## Data for processing
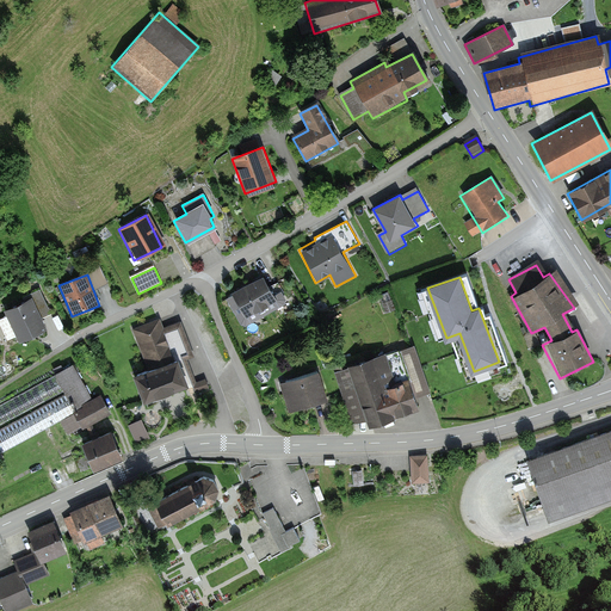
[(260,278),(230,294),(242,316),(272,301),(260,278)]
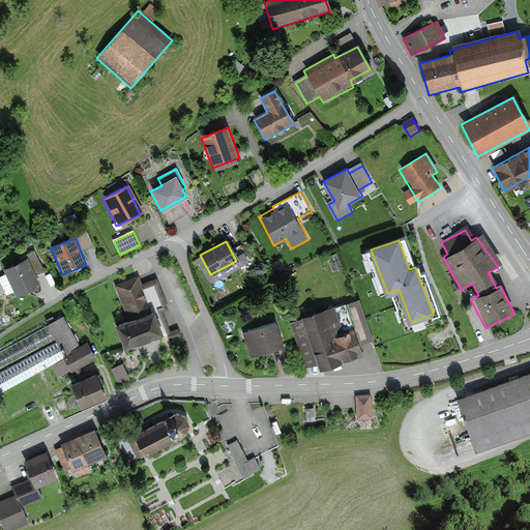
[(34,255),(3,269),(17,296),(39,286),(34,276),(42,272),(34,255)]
...
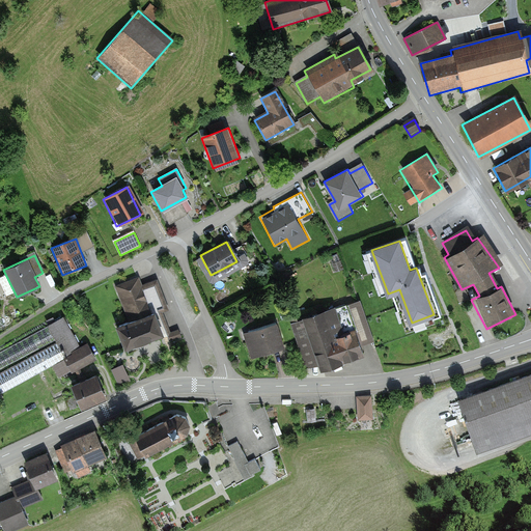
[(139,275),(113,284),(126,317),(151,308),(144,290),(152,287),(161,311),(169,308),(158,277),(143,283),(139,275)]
...
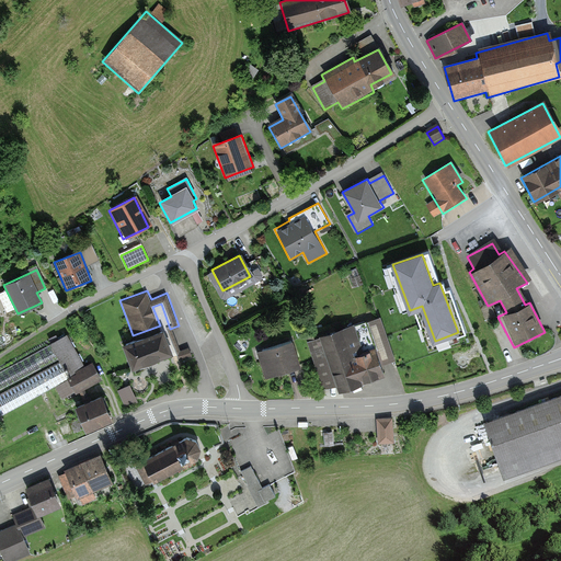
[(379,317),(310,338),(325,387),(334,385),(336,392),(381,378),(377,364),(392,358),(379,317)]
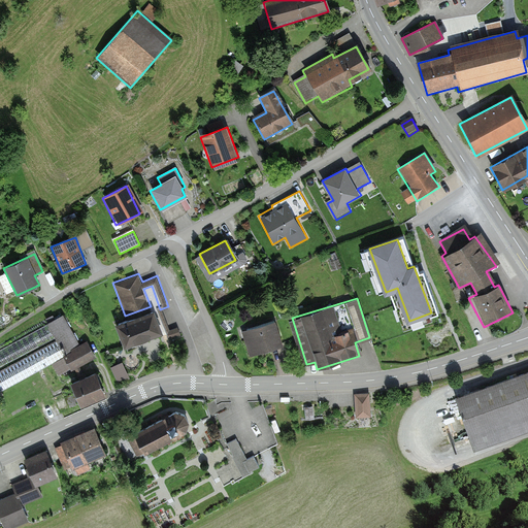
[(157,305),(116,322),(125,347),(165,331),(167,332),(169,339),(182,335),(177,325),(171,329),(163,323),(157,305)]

## Written task
Precisely those lines above that run from the line with "[(260,278),(230,294),(242,316),(272,301),(260,278)]" up to and including the line with "[(34,255),(3,269),(17,296),(39,286),(34,276),(42,272),(34,255)]" are to be set down, with the pictures omitted.

## Written solution
[(260,278),(230,294),(242,316),(272,301),(260,278)]
[(34,255),(3,269),(17,296),(39,286),(34,276),(42,272),(34,255)]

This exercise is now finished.